Task goal: Wherever pictures appear in the listing below, leave them out, and copy exactly, and only, everything from the line with "none -> black round brick B5 level 1" down to the line with "grey cone A4 level 2 -> grey cone H8 level 3".

Material to process:
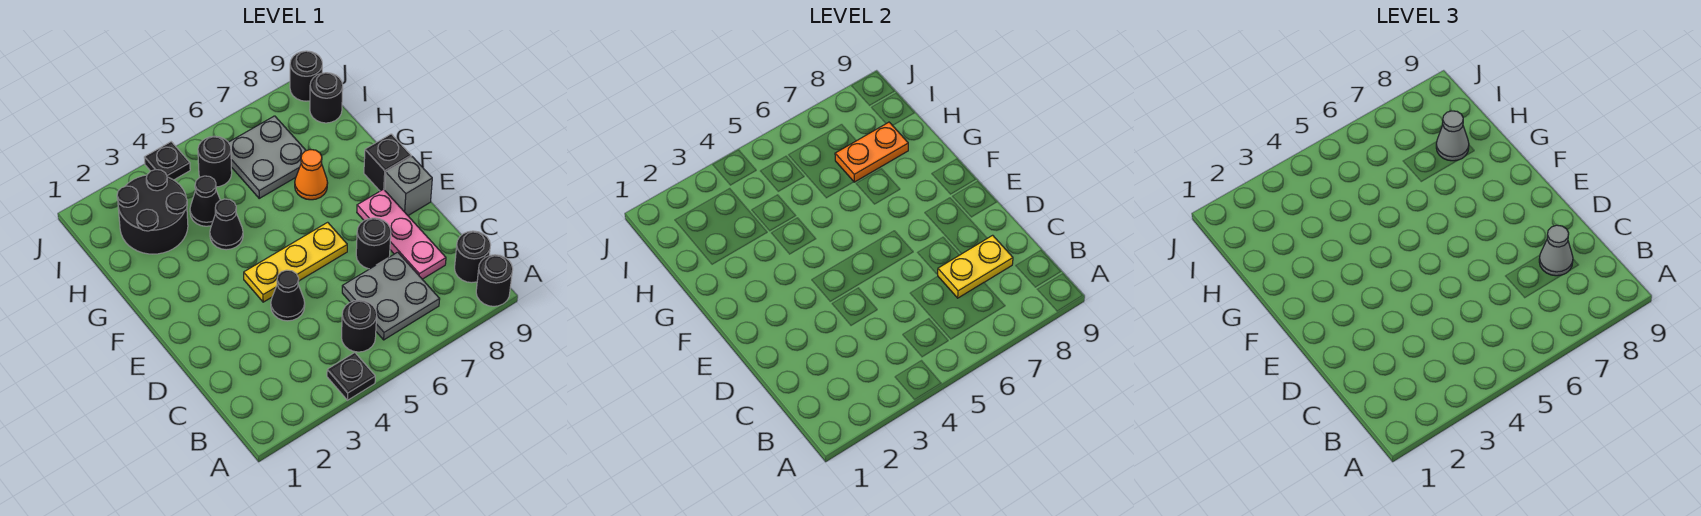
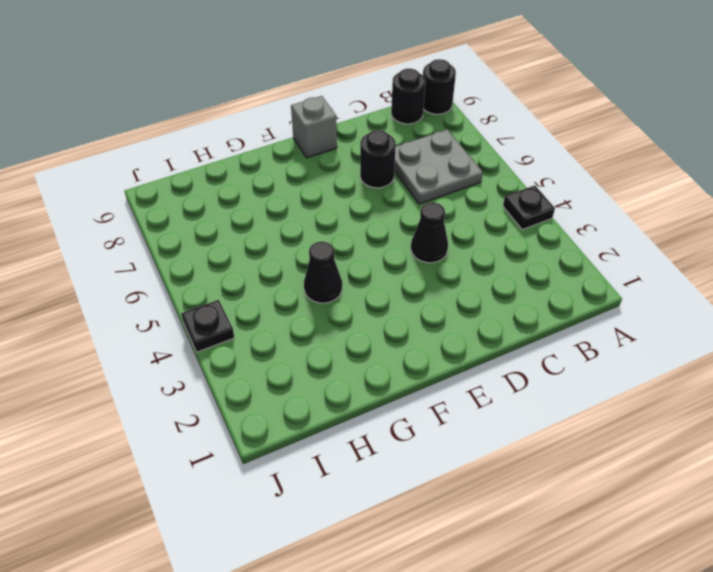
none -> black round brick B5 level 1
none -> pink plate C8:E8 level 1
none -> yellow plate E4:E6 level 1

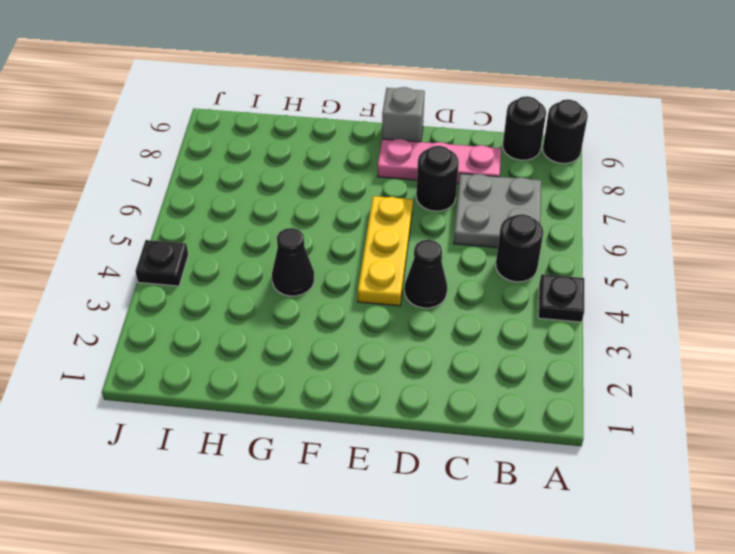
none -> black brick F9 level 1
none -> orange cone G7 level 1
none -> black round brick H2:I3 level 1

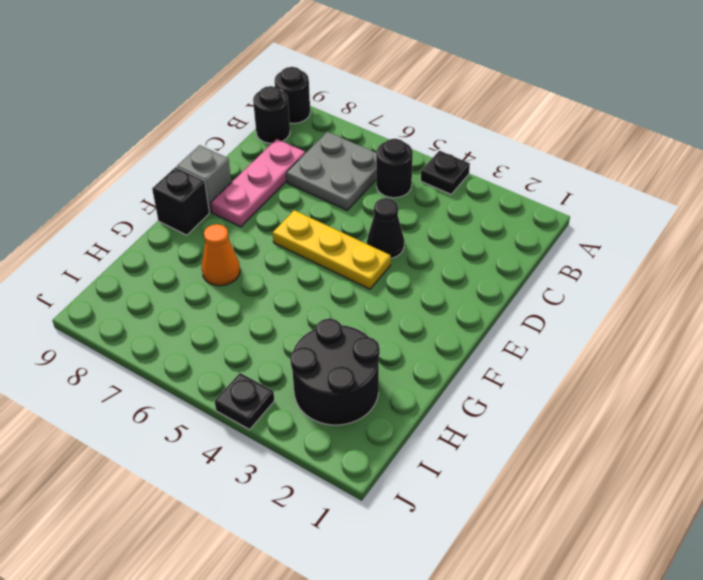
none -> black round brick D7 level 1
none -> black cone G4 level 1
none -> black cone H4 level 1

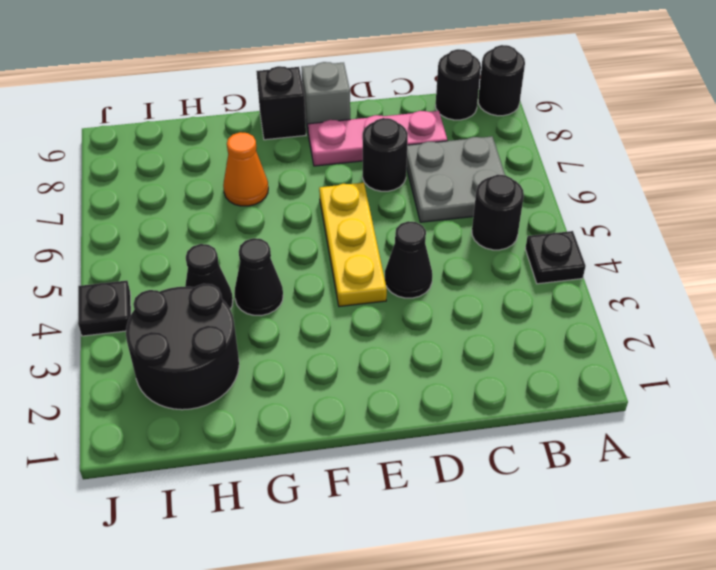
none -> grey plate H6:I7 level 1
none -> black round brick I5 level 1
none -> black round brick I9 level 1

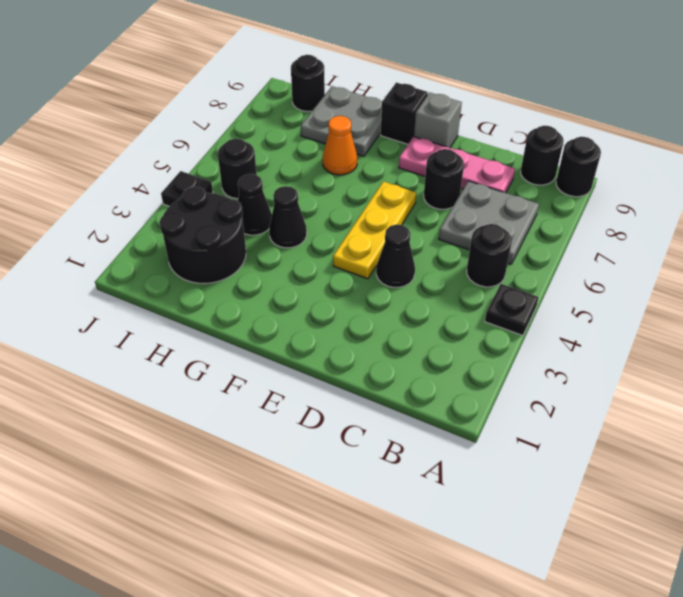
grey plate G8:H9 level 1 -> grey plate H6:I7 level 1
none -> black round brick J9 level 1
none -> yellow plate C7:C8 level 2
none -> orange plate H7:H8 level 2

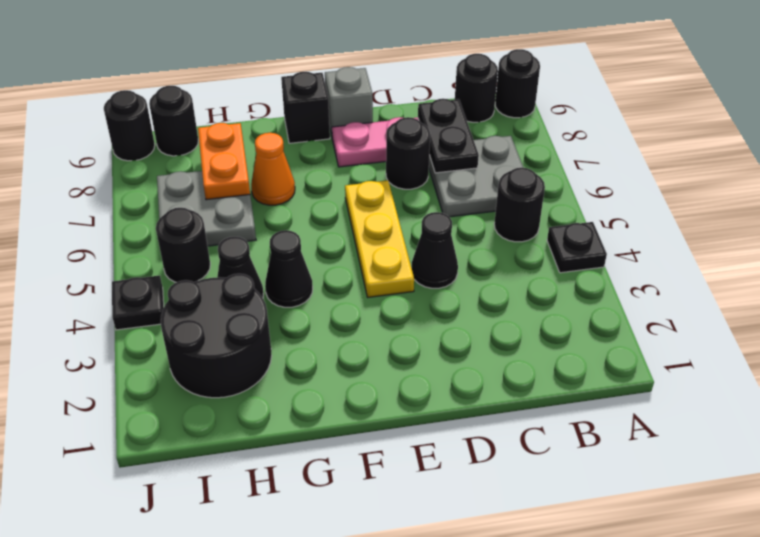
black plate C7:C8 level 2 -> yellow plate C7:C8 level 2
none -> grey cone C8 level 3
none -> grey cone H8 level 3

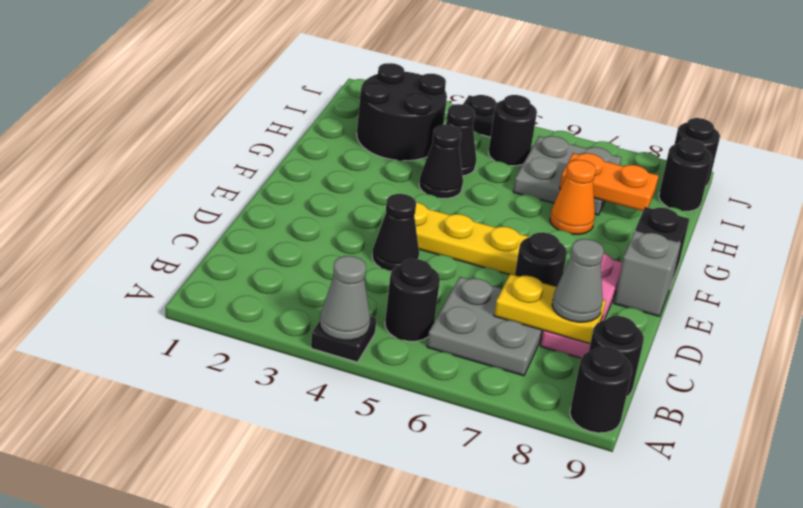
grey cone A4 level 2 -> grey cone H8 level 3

==

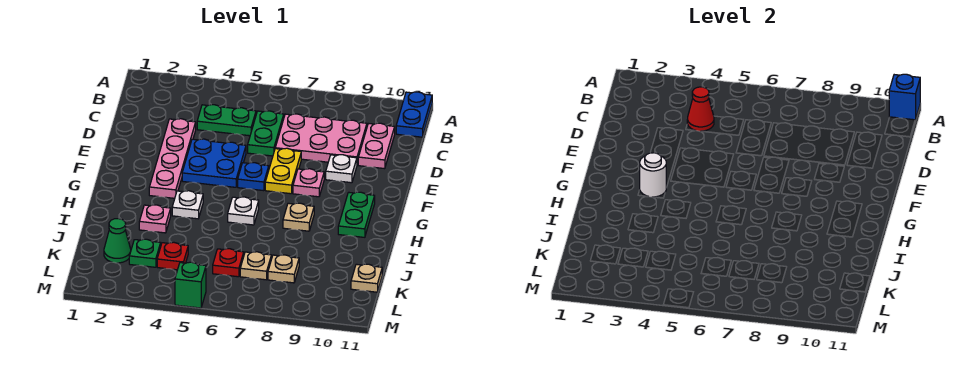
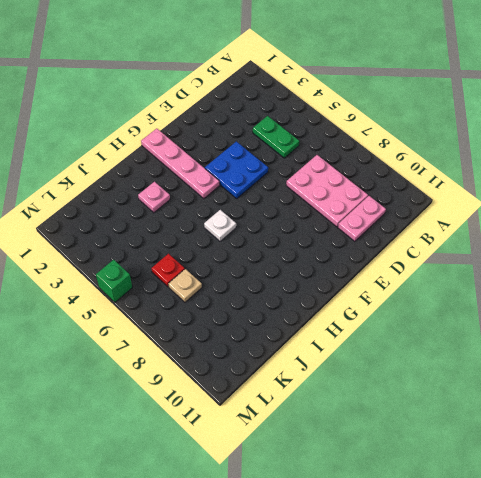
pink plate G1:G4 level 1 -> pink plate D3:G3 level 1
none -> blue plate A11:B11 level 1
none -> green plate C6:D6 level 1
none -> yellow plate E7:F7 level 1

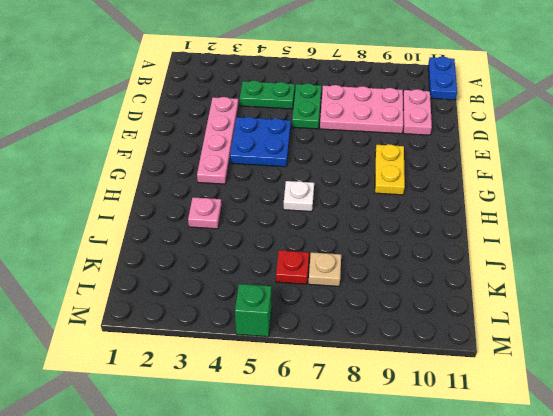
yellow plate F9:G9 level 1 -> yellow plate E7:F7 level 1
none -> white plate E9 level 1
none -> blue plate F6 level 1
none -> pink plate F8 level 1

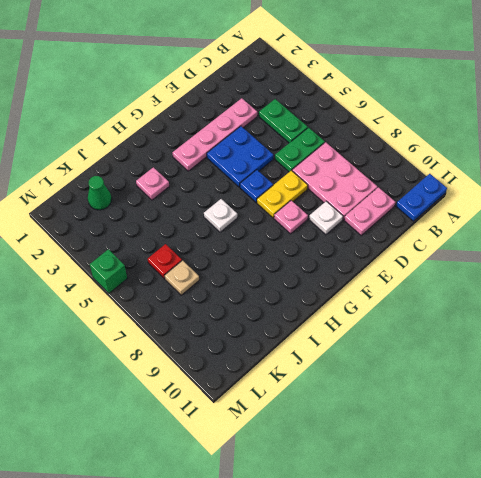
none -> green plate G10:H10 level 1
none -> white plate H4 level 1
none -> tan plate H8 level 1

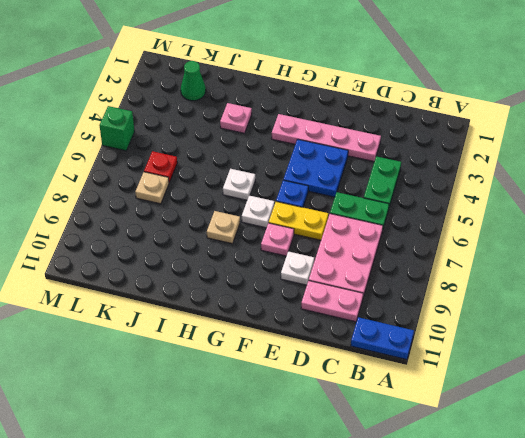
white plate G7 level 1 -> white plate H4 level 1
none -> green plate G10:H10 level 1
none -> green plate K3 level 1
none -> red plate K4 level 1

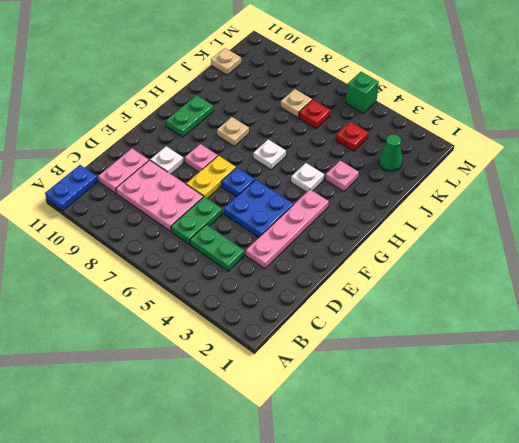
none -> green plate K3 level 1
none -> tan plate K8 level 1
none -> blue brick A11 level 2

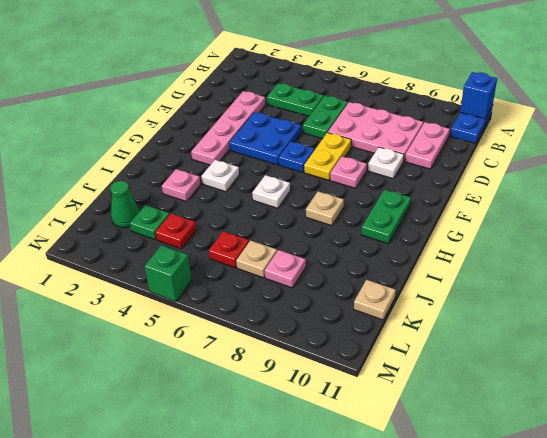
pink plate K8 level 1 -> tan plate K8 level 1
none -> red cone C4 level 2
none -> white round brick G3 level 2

Result for this task:
none -> black round brick B5 level 1
none -> pink plate C8:E8 level 1
none -> yellow plate E4:E6 level 1

none -> black brick F9 level 1
none -> orange cone G7 level 1
none -> black round brick H2:I3 level 1

none -> black round brick D7 level 1
none -> black cone G4 level 1
none -> black cone H4 level 1

none -> grey plate H6:I7 level 1
none -> black round brick I5 level 1
none -> black round brick I9 level 1

grey plate G8:H9 level 1 -> grey plate H6:I7 level 1
none -> black round brick J9 level 1
none -> yellow plate C7:C8 level 2
none -> orange plate H7:H8 level 2

black plate C7:C8 level 2 -> yellow plate C7:C8 level 2
none -> grey cone C8 level 3
none -> grey cone H8 level 3

grey cone A4 level 2 -> grey cone H8 level 3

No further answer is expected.